* MATERIAL PROVIDED
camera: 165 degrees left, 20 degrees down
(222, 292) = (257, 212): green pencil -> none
...
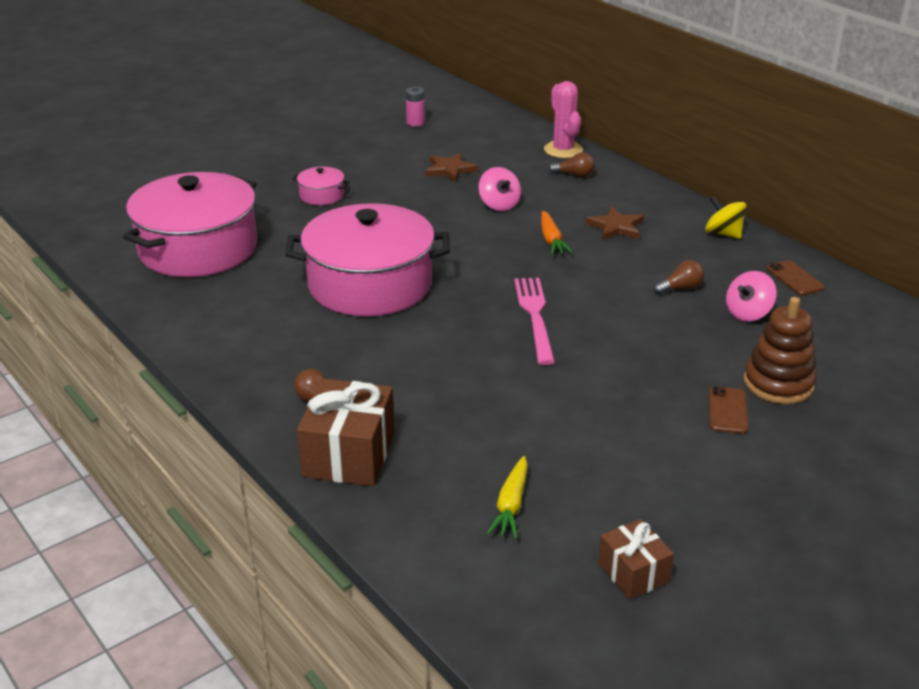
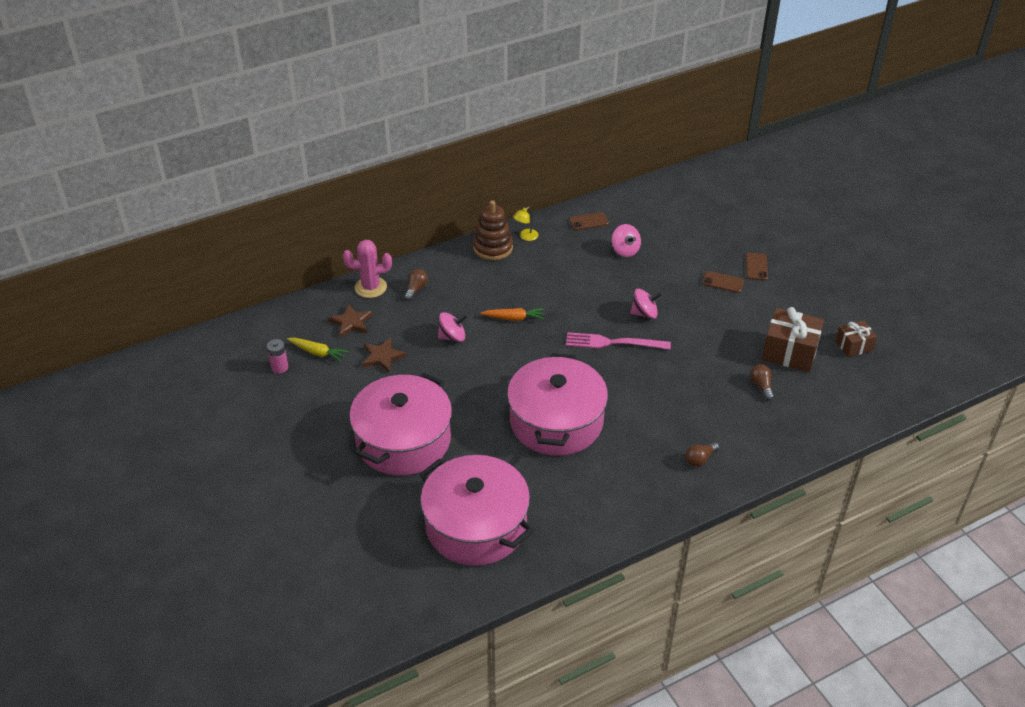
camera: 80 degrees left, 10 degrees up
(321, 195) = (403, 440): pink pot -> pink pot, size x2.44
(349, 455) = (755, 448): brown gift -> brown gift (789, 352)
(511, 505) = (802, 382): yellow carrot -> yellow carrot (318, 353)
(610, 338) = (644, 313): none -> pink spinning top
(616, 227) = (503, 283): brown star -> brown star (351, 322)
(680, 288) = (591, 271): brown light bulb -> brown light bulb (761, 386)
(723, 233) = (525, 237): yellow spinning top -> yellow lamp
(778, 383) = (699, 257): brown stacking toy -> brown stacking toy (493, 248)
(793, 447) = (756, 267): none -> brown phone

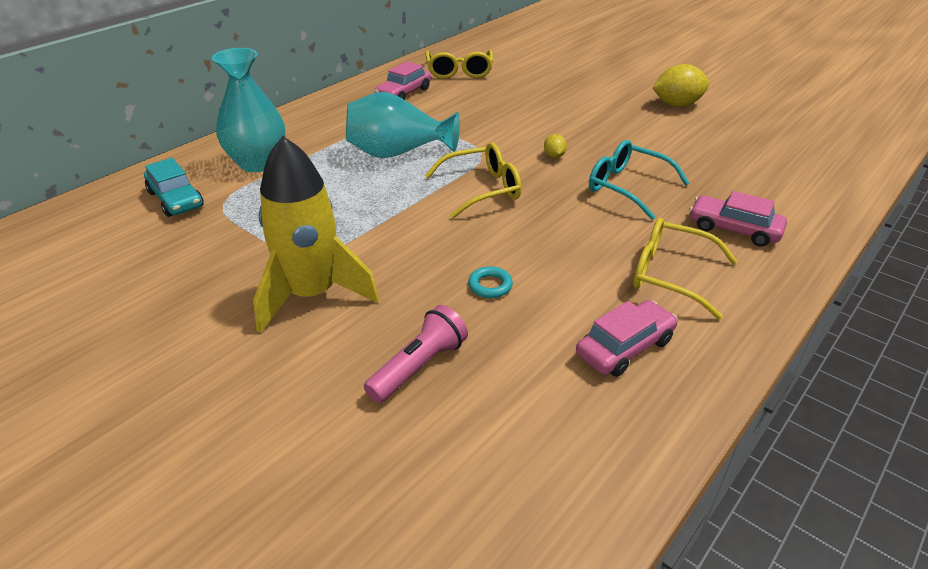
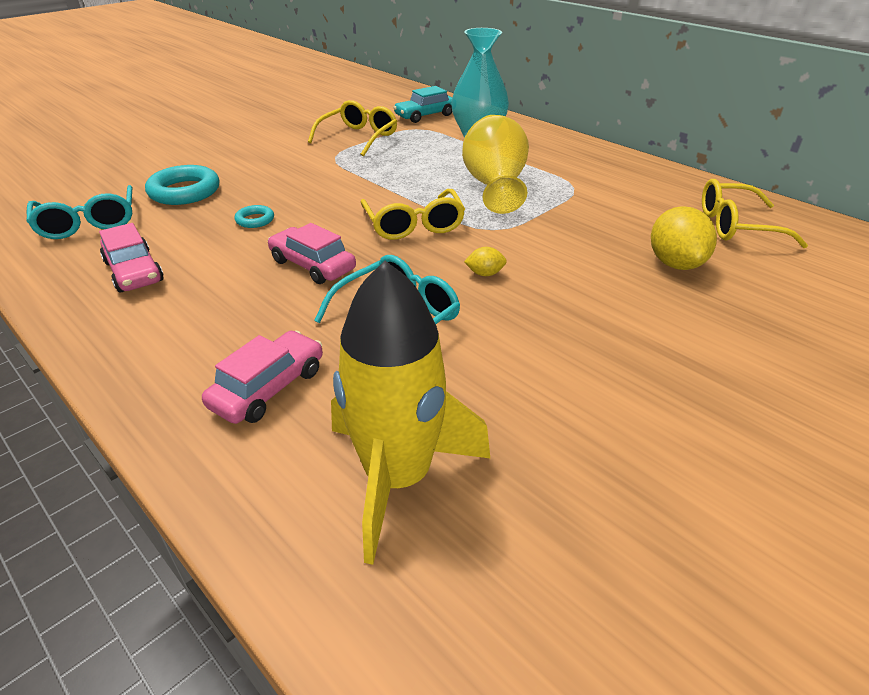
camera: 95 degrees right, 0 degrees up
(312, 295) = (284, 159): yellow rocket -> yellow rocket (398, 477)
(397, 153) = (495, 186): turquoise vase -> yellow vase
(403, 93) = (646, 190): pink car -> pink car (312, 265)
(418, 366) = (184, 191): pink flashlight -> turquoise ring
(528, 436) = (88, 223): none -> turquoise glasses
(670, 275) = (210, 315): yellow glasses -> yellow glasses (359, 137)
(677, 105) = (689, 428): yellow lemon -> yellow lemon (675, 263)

* WHAT NEEDS TO BE DONE
Go through the material line by line and work out how many lines include the string "none". Reply with the number only.

* EXERCISE RESULT
4